What the task asks: Print the entries below word for word; the pictures stay out of your copy.

[Dataset entries]
....
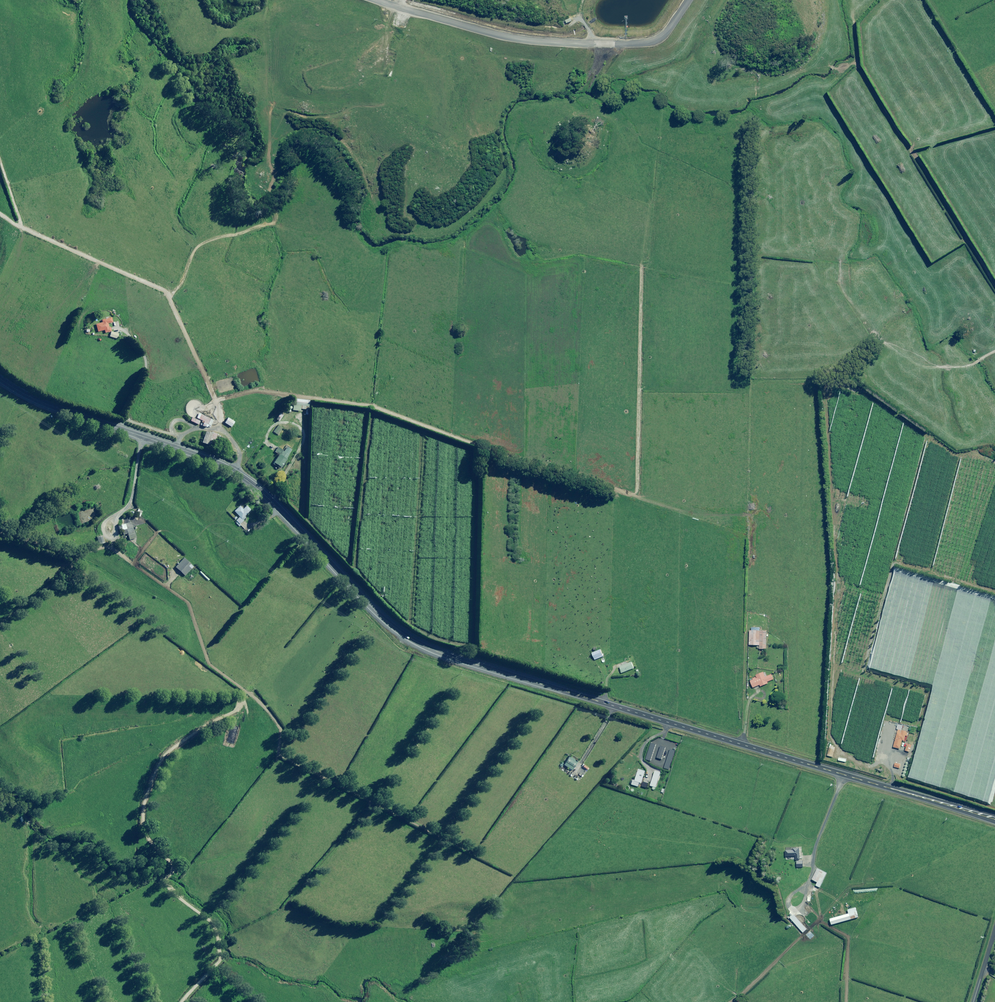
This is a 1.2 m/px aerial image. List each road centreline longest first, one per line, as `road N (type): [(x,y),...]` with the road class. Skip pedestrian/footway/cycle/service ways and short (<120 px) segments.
road 1 (secondary): [(994,819),(432,651),(396,631),(235,472),(34,400),(0,379)]
road 2 (track): [(641,266),(633,494),(372,407),(261,392),(217,401)]
road 3 (track): [(186,1001),(222,961),(211,921),(167,883),(174,863),(145,830),(143,814),(165,755),(237,710),(245,691),(209,664),(189,603),(120,554),(110,537)]
road 4 (track): [(690,0),(655,39),(616,44),(525,40),(377,0)]
road 5 (track): [(219,430),(217,401),(165,292),(0,214)]
road 6 (track): [(245,691),(279,727),(282,757),(471,853)]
....
Your response:
This is a 1.2 m/px aerial image. List each road centreline longest first, one per line, as `road N (type): [(x,y),...]` with the road class. Skip pedestrian/footway/cycle/service ways and short (<120 px) segments.
road 1 (secondary): [(994,819),(432,651),(396,631),(235,472),(34,400),(0,379)]
road 2 (track): [(641,266),(633,494),(372,407),(261,392),(217,401)]
road 3 (track): [(186,1001),(222,961),(211,921),(167,883),(174,863),(145,830),(143,814),(165,755),(237,710),(245,691),(209,664),(189,603),(120,554),(110,537)]
road 4 (track): [(690,0),(655,39),(616,44),(525,40),(377,0)]
road 5 (track): [(219,430),(217,401),(165,292),(0,214)]
road 6 (track): [(245,691),(279,727),(282,757),(471,853)]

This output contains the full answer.